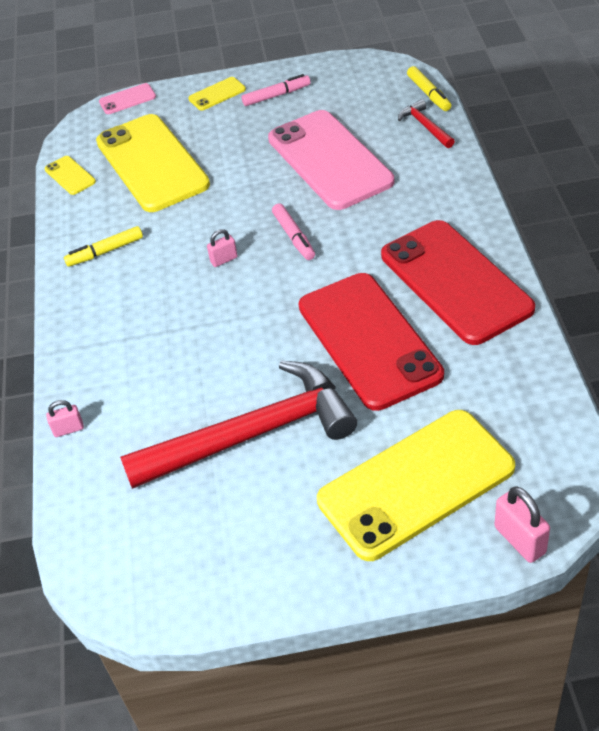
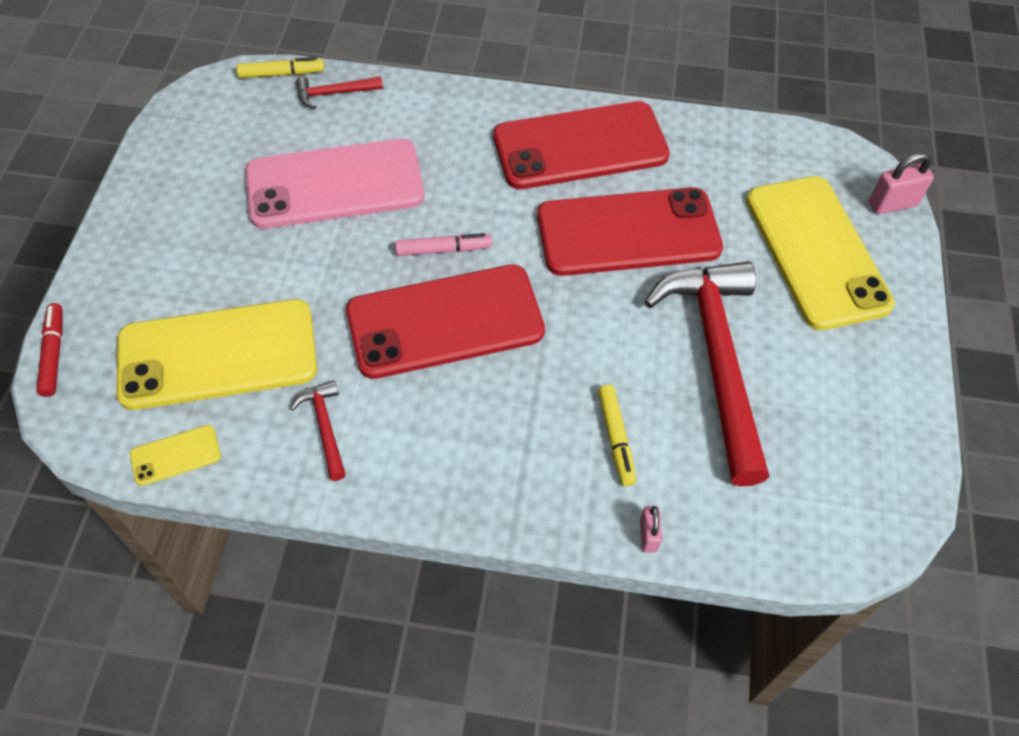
camera: 80 degrees left, 10 degrees up
yellow marker [64,226,143,267] -> yellow marker moved to [598,385,636,486]
pink phone [99,83,156,114] -> red marker [36,303,63,397]
yellow phone [188,77,246,111] -> none
pink padlock [207,229,238,267] -> red phone [346,265,545,379]
pink marker [242,74,311,106] -> none
none -> red hammer [290,381,346,481]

########################################

Requirement.
Whenever the word "yellow" appears in a line of the listing, report that line.

Response to the exercise.
yellow marker [64,226,143,267] -> yellow marker moved to [598,385,636,486]
yellow phone [188,77,246,111] -> none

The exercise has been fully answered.